* [TASK DIRECTIONS]: Within the records below, find each line with the word "left" and copy it out.

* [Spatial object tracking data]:
====

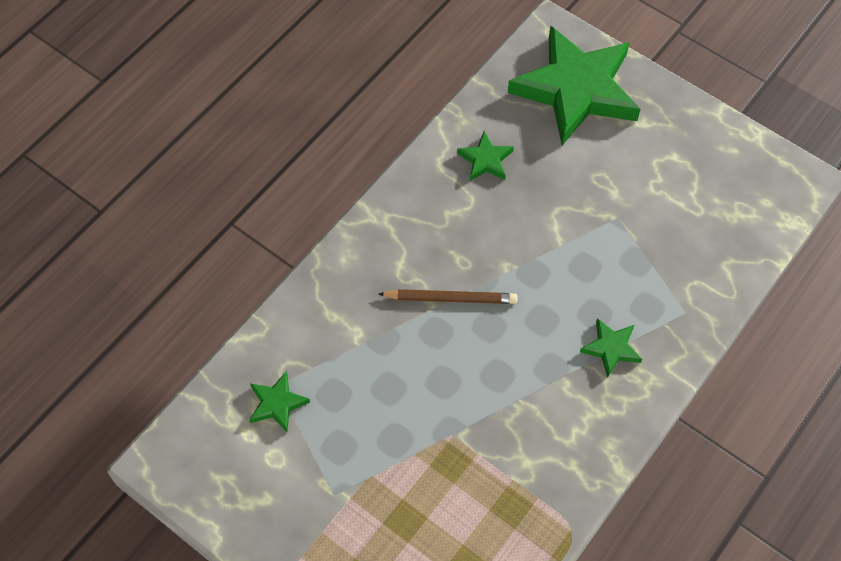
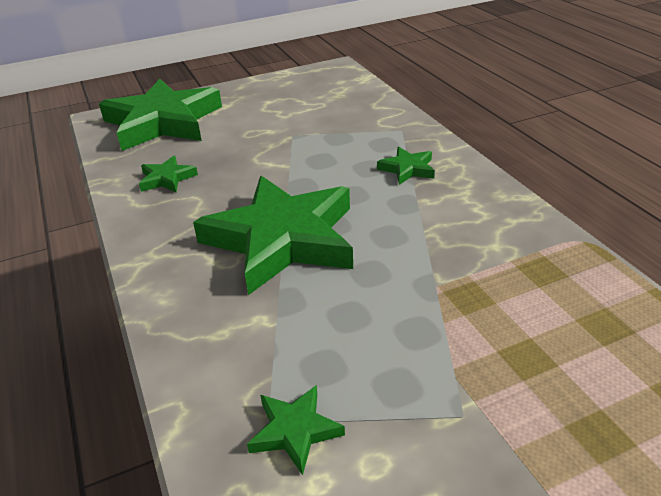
camera: 60 degrees left, 25 degrees down
(451, 298) = (282, 239): brown pencil -> green star

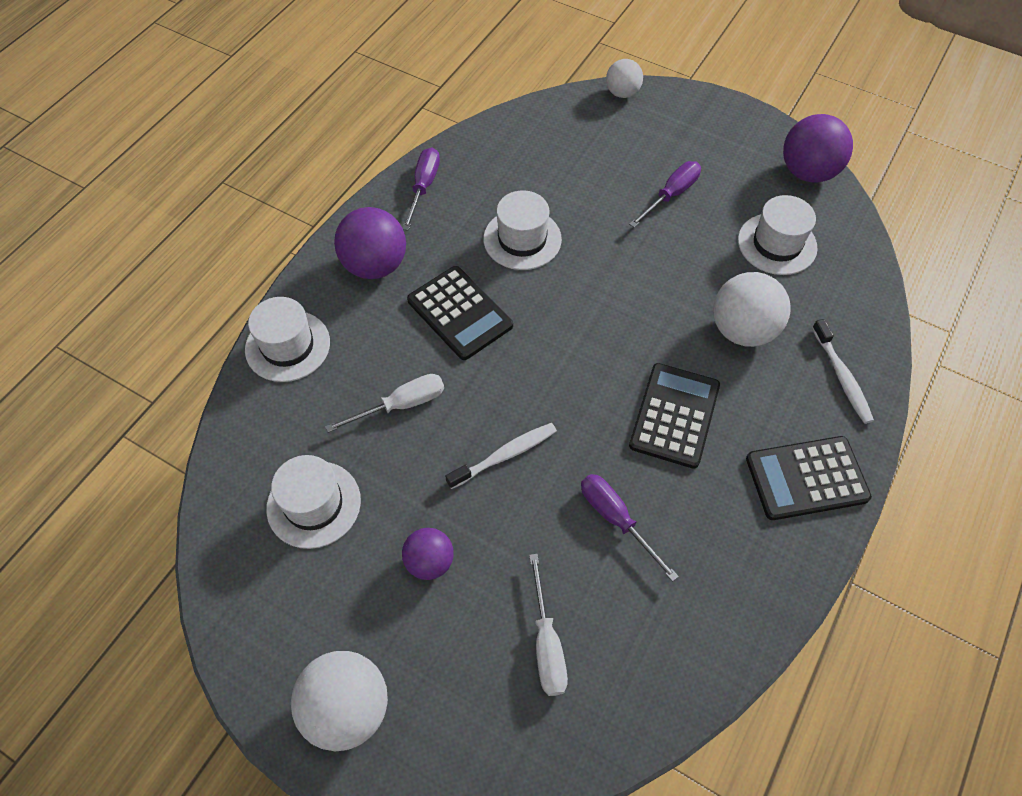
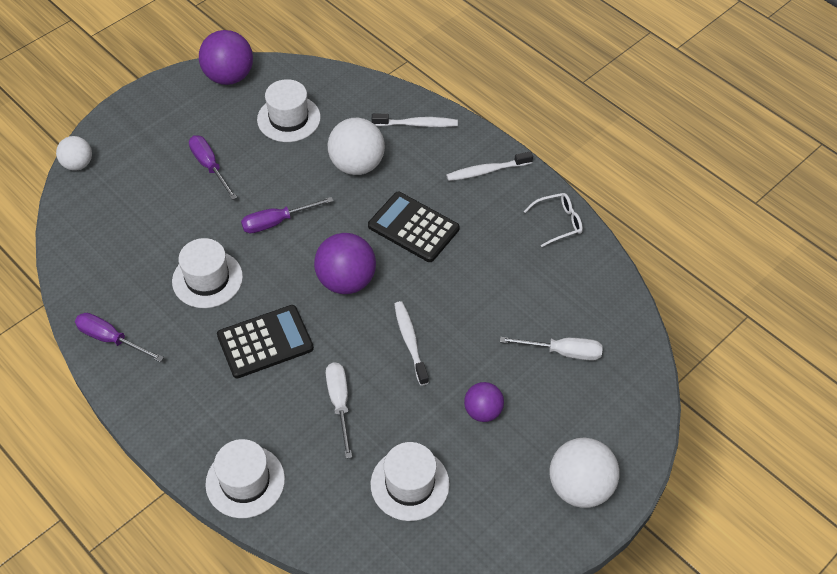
camera: 75 degrees left, 5 degrees down
(375, 265) = (185, 396): purple ball -> purple ball (346, 281)
(616, 519) = (484, 286): purple screwdriver -> purple screwdriver (277, 222)
(761, 592) = (558, 222): none -> white glasses
(806, 478) = (486, 171): black calculator -> white toothbrush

====

* [ANSWER TO THE EXERCISE]:
camera: 60 degrees left, 25 degrees down
camera: 75 degrees left, 5 degrees down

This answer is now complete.